**WHAT IS ASKED**
Copy out the material word for word, starting with the line containing "Return every road" and going on through the line containing "road 1 (unclassified): [(511,325),(417,333),(318,355),(0,469)]".

----------------------------------------

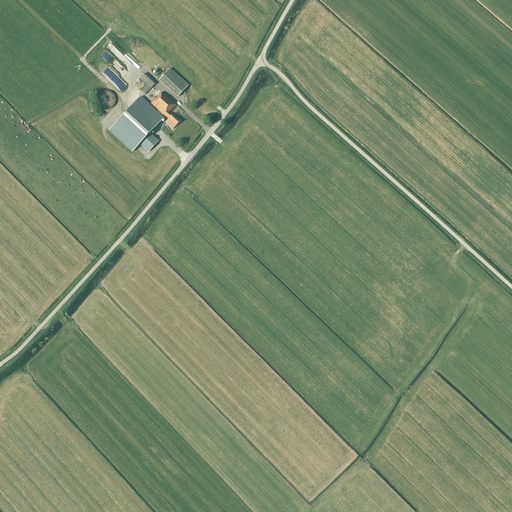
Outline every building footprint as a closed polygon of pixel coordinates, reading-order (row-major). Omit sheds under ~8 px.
[(116,54),(128,70),(135,65),(122,49),(116,54)] [(154,63),(159,58),(153,53),(149,59),(154,63)] [(152,71),(157,76),(163,70),(159,65),(152,71)] [(125,86),(107,67),(102,72),(120,91),(125,86)] [(188,86),(169,68),(158,81),(177,98),(188,86)] [(155,84),(144,74),(139,78),(147,85),(141,91),(145,95),(151,89),(151,88),(155,84)] [(165,116),(168,113),(175,105),(159,90),(154,95),(156,97),(151,103),(158,110),(156,112),(140,97),(123,115),(146,137),(163,119),(160,117),(162,114),(165,117),(165,116)] [(107,91),(105,91),(103,91),(102,92),(101,92),(99,93),(98,95),(97,95),(97,97),(96,98),(96,99),(96,101),(96,102),(96,104),(97,105),(98,107),(99,108),(102,109),(103,110),(104,110),(106,110),(108,110),(109,110),(111,109),(112,108),(113,107),(113,106),(114,104),(115,103),(115,102),(115,101),(115,100),(115,99),(114,98),(114,97),(113,95),(112,94),(111,93),(110,92),(108,92),(107,91)] [(168,113),(165,116),(168,119),(165,122),(173,129),(180,121),(172,114),(171,116),(168,113)] [(154,146),(158,142),(158,127),(155,130),(155,132),(142,145),(148,152),(153,147),(155,147),(154,146)] [(450,269),(453,266),(449,263),(440,273),(445,278),(452,271),(450,269)]
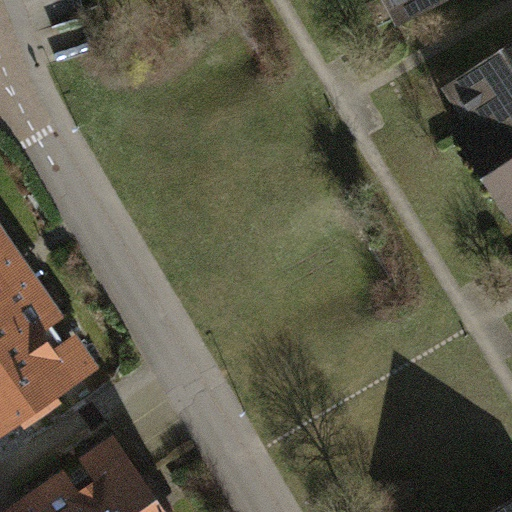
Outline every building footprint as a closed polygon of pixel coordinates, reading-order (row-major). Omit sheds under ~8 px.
[(394,0),(403,16),(432,0),(394,0)] [(511,47),(453,86),(511,174),(511,47)] [(0,241),(0,429),(89,364),(0,241)] [(159,511),(120,455),(36,511),(159,511)] [(511,511),(511,503),(496,511),(511,511)]
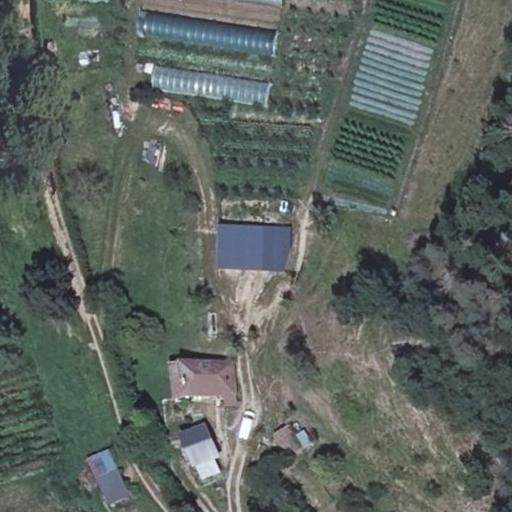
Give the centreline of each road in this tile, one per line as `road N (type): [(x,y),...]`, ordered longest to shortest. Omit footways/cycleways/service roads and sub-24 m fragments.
road 1 (track): [(99,360),(125,156),(136,127),(172,127),(204,170),(211,289),(245,323),(254,418),(231,487),(236,511)]
road 2 (track): [(168,511),(141,481),(120,431),(74,282),(18,78),(17,0)]
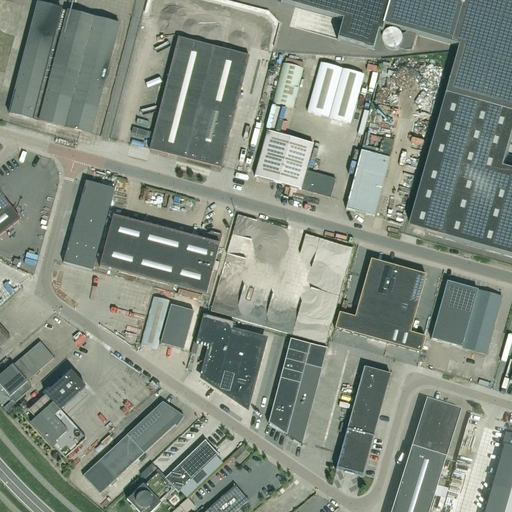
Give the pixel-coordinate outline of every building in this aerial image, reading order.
[(393,1),(393,0),(279,0),(279,3),(341,20),(335,40),(375,51),(381,32),(384,33),(386,26),(393,1)] [(511,171),(504,169),(511,140),(511,0),(393,0),(393,1),(386,26),(407,32),(402,36),(384,43),(398,49),(405,51),(412,51),(416,35),(461,48),(448,96),(410,229),(511,257),(511,171)] [(8,114),(91,135),(119,25),(36,4),(8,114)] [(289,27),(293,14),(275,9),(271,22),(289,27)] [(219,168),(248,57),(178,39),(149,150),(219,168)] [(270,56),(267,70),(275,71),(278,57),(270,56)] [(264,127),(286,132),(302,69),(280,63),(264,127)] [(306,112),(328,118),(341,70),(320,64),(306,112)] [(110,108),(123,109),(128,72),(115,70),(110,108)] [(341,70),(328,118),(349,124),(363,76),(341,70)] [(117,127),(117,118),(106,117),(105,126),(117,127)] [(253,177),(329,198),(334,179),(305,171),(312,145),(266,132),(253,177)] [(360,151),(344,209),(374,217),(389,159),(360,151)] [(240,163),(238,171),(249,173),(251,166),(240,163)] [(76,211),(106,218),(113,190),(84,182),(76,211)] [(0,195),(0,235),(19,220),(9,208),(0,195)] [(73,224),(102,232),(106,218),(76,211),(73,224)] [(207,234),(205,241),(112,216),(98,268),(205,296),(221,235),(210,232),(207,234)] [(98,245),(102,232),(73,224),(69,238),(95,244),(98,245)] [(95,244),(69,238),(65,251),(94,259),(98,245),(95,244)] [(91,271),(94,259),(65,251),(62,263),(91,271)] [(370,260),(361,292),(375,296),(384,264),(370,260)] [(384,264),(375,296),(389,299),(398,268),(384,264)] [(398,268),(389,299),(403,303),(412,272),(398,268)] [(412,272),(403,303),(416,307),(425,276),(412,272)] [(53,277),(52,284),(85,289),(86,281),(53,277)] [(452,346),(468,288),(446,282),(430,340),(452,346)] [(6,290),(10,297),(16,294),(11,287),(6,290)] [(468,288),(452,346),(462,349),(485,356),(501,298),(468,288)] [(361,292),(353,318),(363,320),(381,325),(382,326),(389,299),(375,296),(361,292)] [(143,312),(146,299),(119,293),(115,313),(140,318),(141,312),(143,312)] [(140,346),(155,350),(167,301),(152,297),(140,346)] [(389,299),(382,326),(390,328),(399,331),(409,333),(416,307),(403,303),(389,299)] [(168,306),(159,344),(182,350),(192,311),(168,306)] [(244,306),(242,319),(261,323),(263,309),(244,306)] [(269,326),(284,330),(286,324),(280,322),(282,316),(273,313),(269,326)] [(338,314),(334,329),(358,336),(363,320),(353,318),(338,314)] [(112,328),(128,333),(131,324),(133,325),(134,321),(126,319),(115,316),(112,328)] [(228,341),(233,324),(202,316),(197,334),(211,337),(201,378),(245,409),(264,340),(247,335),(244,345),(228,341)] [(363,320),(358,336),(377,341),(381,325),(363,320)] [(381,325),(377,341),(386,344),(390,328),(382,326),(381,325)] [(0,347),(10,339),(0,327),(0,347)] [(390,328),(386,344),(395,347),(399,331),(390,328)] [(399,331),(395,347),(405,349),(409,333),(399,331)] [(409,333),(405,349),(419,353),(424,338),(409,333)] [(289,340),(287,349),(307,354),(309,345),(289,340)] [(52,359),(39,343),(0,376),(0,387),(8,397),(52,359)] [(307,354),(304,364),(304,366),(320,370),(326,349),(309,345),(307,354)] [(304,364),(307,354),(287,349),(284,359),(304,364)] [(330,357),(329,374),(338,374),(339,357),(330,357)] [(304,366),(304,364),(284,359),(282,368),(302,374),(304,366)] [(326,425),(344,429),(361,367),(343,362),(326,425)] [(302,374),(301,376),(318,380),(320,370),(304,366),(302,374)] [(299,383),(302,374),(282,368),(279,378),(299,383)] [(346,430),(334,470),(335,471),(336,469),(344,471),(343,472),(345,473),(353,475),(353,474),(362,476),(372,438),(374,438),(374,437),(372,437),(389,375),(363,368),(346,430)] [(53,417),(84,388),(70,372),(28,410),(27,410),(26,411),(40,427),(53,417)] [(299,383),(298,390),(314,394),(318,380),(301,376),(299,383)] [(279,378),(277,388),(297,393),(299,383),(279,378)] [(294,403),(297,393),(277,388),(274,397),(294,403)] [(294,403),(294,404),(310,408),(314,394),(298,390),(297,393),(294,403)] [(294,403),(274,397),(271,407),(292,412),(294,403)] [(430,511),(461,409),(427,398),(392,511),(430,511)] [(161,403),(98,462),(82,477),(100,495),(137,460),(140,463),(145,458),(142,455),(174,425),(177,427),(183,418),(161,403)] [(294,404),(292,412),(308,417),(310,408),(294,404)] [(292,412),(271,407),(267,423),(267,424),(285,436),(292,412)] [(292,412),(285,436),(301,447),(301,446),(308,417),(292,412)] [(90,413),(85,417),(102,433),(106,429),(90,413)] [(53,417),(40,427),(37,430),(64,460),(65,459),(64,459),(85,440),(85,439),(78,445),(53,417)] [(511,511),(511,435),(505,434),(501,445),(504,446),(484,511),(511,511)] [(143,474),(148,479),(125,501),(135,511),(151,511),(174,491),(177,494),(217,456),(204,442),(165,479),(152,466),(143,474)] [(235,511),(248,502),(235,487),(205,511),(235,511)]
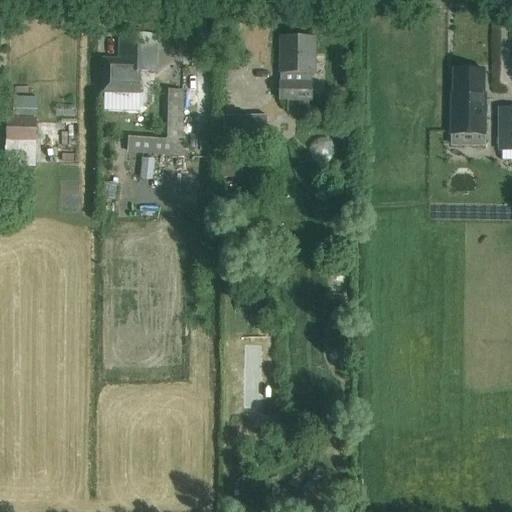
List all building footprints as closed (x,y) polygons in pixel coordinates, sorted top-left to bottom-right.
[(155,36),(120,36),(120,61),(104,60),(103,92),(138,93),(139,72),(155,72),(155,36)] [(315,39),(280,38),(279,74),(280,74),(280,84),(279,84),(279,100),(311,101),(312,84),(308,84),(308,75),(315,75),(315,39)] [(484,70),(453,70),(453,93),(451,93),(450,135),(485,135),(486,94),(484,94),(484,70)] [(183,92),(167,91),(165,139),(129,138),(128,154),(181,156),(183,92)] [(266,114),(222,114),(222,140),(266,141),(266,114)] [(32,120),(0,119),(0,135),(0,165),(31,166),(32,120)] [(229,179),(249,178),(248,151),(227,152),(229,179)]
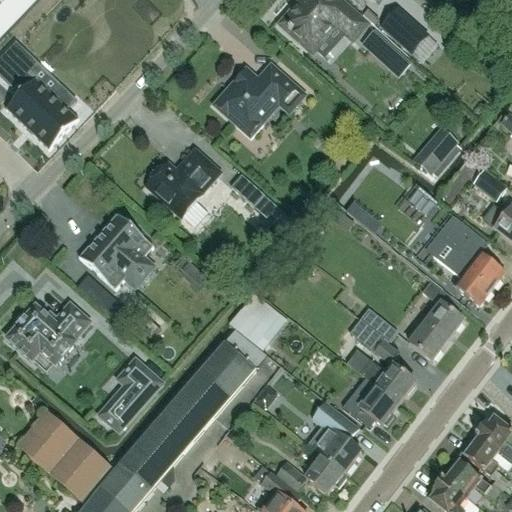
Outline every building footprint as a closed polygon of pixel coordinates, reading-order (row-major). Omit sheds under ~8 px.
[(0,0),(0,40),(38,0),(0,0)] [(102,0),(132,31),(149,16),(145,13),(158,0),(102,0)] [(331,0),(304,0),(294,12),(290,12),(284,19),(284,23),(280,27),(296,41),(297,46),(303,51),(308,51),(311,54),(335,27),(351,41),(363,28),(331,0)] [(409,57),(427,38),(397,12),(380,31),(409,57)] [(363,47),(391,71),(401,59),(373,35),(363,47)] [(76,123),(65,113),(75,103),(61,91),(52,100),(26,76),(36,66),(15,46),(0,61),(0,79),(12,91),(15,87),(23,94),(4,113),(5,114),(6,113),(47,153),(46,154),(47,155),(78,123),(77,122),(76,123)] [(87,46),(80,65),(100,72),(107,54),(87,46)] [(248,141),(261,127),(259,125),(277,105),(287,114),(301,99),(273,74),(260,89),(244,75),(233,88),(229,93),(227,91),(213,107),(235,127),(234,128),(248,141)] [(511,120),(508,116),(499,127),(511,138),(511,120)] [(440,134),(414,164),(429,177),(455,147),(440,134)] [(180,169),(181,170),(176,175),(166,166),(161,173),(157,171),(148,181),(151,184),(145,190),(180,222),(201,198),(200,197),(219,176),(194,153),(180,169)] [(473,187),(495,204),(505,192),(483,174),(473,187)] [(252,210),(263,198),(240,178),(229,190),(252,210)] [(426,230),(439,212),(419,197),(406,215),(426,230)] [(492,209),(481,223),(511,247),(511,211),(505,219),(492,209)] [(155,270),(144,260),(152,250),(140,240),(142,238),(132,229),(130,231),(115,217),(114,218),(115,219),(78,260),(77,261),(114,293),(122,284),(134,294),(155,270)] [(460,281),(453,291),(477,311),(504,277),(479,257),(487,247),(454,221),(428,255),(460,281)] [(259,352),(283,320),(248,294),(224,327),(259,352)] [(440,306),(408,347),(430,365),(463,324),(440,306)] [(54,369),(75,345),(73,343),(89,325),(68,307),(52,325),(34,309),(5,342),(31,365),(39,355),(54,369)] [(367,312),(359,323),(388,346),(388,345),(389,346),(397,336),(367,312)] [(136,313),(128,322),(145,336),(153,327),(136,313)] [(388,346),(359,323),(348,337),(387,368),(396,356),(386,348),(388,346)] [(224,347),(119,467),(113,474),(46,416),(16,451),(84,509),(82,511),(133,511),(159,483),(168,490),(173,484),(172,468),(254,373),(224,347)] [(161,387),(134,363),(116,383),(123,389),(97,419),(117,437),(161,387)] [(392,370),(386,377),(368,364),(358,377),(364,382),(368,385),(397,408),(414,386),(392,370)] [(364,382),(341,411),(368,432),(374,424),(381,429),(385,424),(388,426),(394,417),(391,415),(397,408),(376,391),(368,385),(364,382)] [(357,433),(346,424),(323,406),(311,423),(320,431),(306,449),(321,460),(343,477),(360,455),(347,445),(357,433)] [(488,421),(474,438),(499,457),(511,467),(511,436),(498,426),(497,428),(488,421)] [(499,457),(474,438),(461,455),(470,462),(469,464),(489,480),(494,484),(491,487),(501,494),(507,486),(493,475),(497,470),(492,465),(499,457)] [(231,446),(223,440),(199,470),(207,477),(231,446)] [(246,457),(238,466),(253,480),(261,471),(246,457)] [(321,460),(305,481),(327,498),(333,489),(337,492),(345,481),(342,479),(343,477),(321,460)] [(294,495),(305,481),(280,461),(269,476),(294,495)] [(453,465),(440,482),(465,502),(474,491),(483,498),(489,490),(466,472),(465,474),(453,465)] [(269,496),(255,511),(295,511),(293,511),(286,505),(294,495),(269,476),(260,488),(264,492),(269,496)] [(438,508),(437,510),(439,511),(457,511),(465,502),(440,482),(427,499),(438,508)]
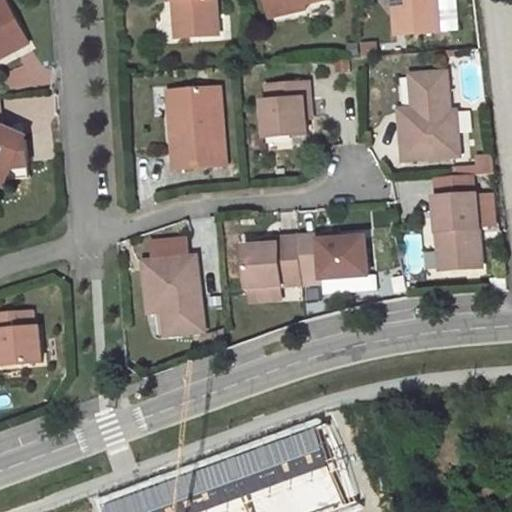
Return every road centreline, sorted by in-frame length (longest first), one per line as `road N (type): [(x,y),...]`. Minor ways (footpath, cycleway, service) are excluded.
road 1 (unclassified): [(511,325),(417,333),(318,355),(0,469)]
road 2 (residential): [(372,190),(222,201),(91,240)]
road 3 (residential): [(72,0),(91,240)]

----------------------------------------

**FULL OUTPUT**
Return every road centreline, sorted by in-frame length (longest first), one per line as `road N (type): [(x,y),...]`. Minor ways (footpath, cycleway, service) are excluded.
road 1 (unclassified): [(511,325),(417,333),(318,355),(0,469)]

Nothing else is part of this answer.